Required action: All that should appear is the run of lines from the one containing "U11: NOT CD4069" through the end of the records, each repeated exactly.

Extracted entries:

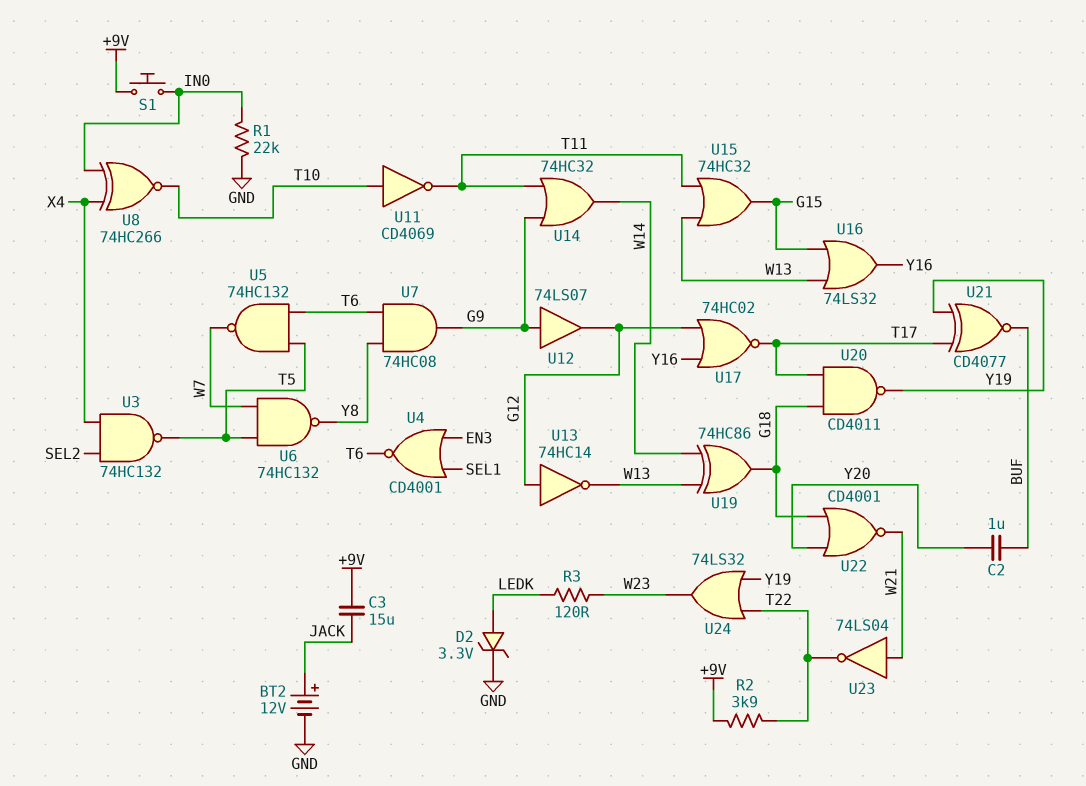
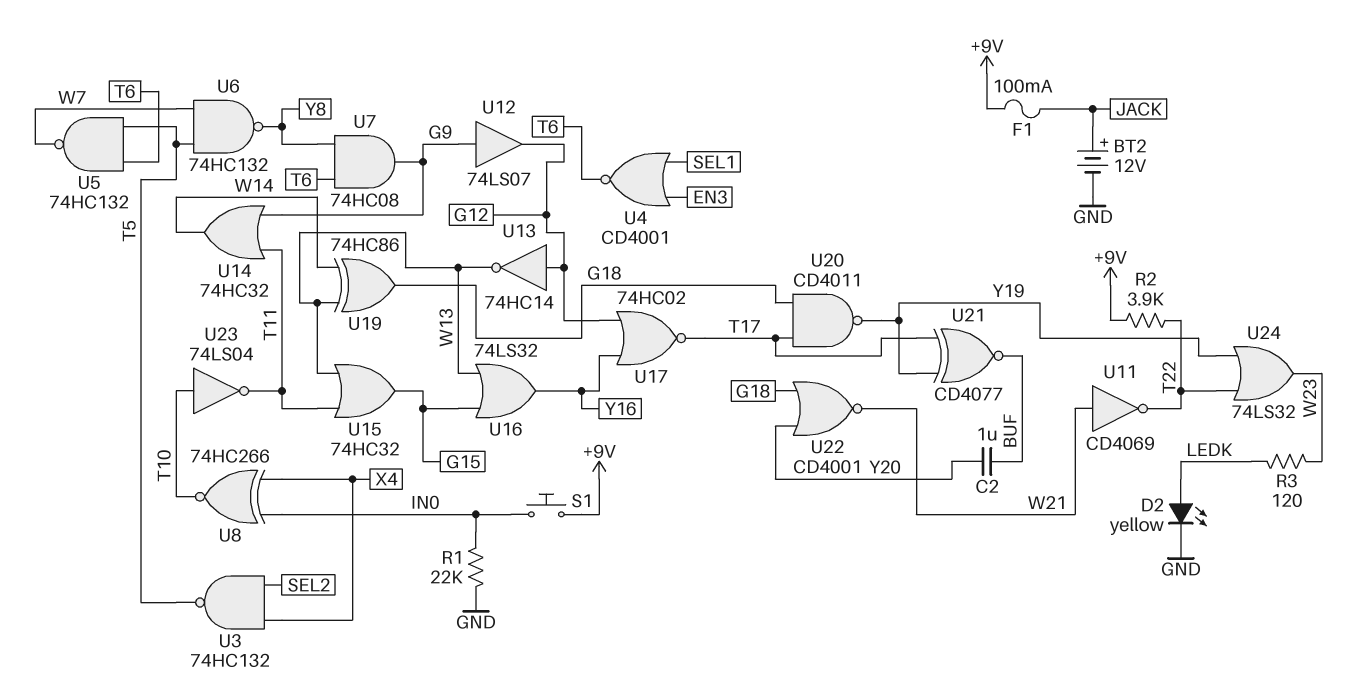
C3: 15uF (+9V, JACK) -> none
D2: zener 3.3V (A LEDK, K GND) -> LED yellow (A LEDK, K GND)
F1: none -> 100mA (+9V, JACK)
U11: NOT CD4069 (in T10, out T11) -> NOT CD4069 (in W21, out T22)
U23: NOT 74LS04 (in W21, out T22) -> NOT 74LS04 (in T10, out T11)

Answer box:
U11: NOT CD4069 (in T10, out T11) -> NOT CD4069 (in W21, out T22)
U23: NOT 74LS04 (in W21, out T22) -> NOT 74LS04 (in T10, out T11)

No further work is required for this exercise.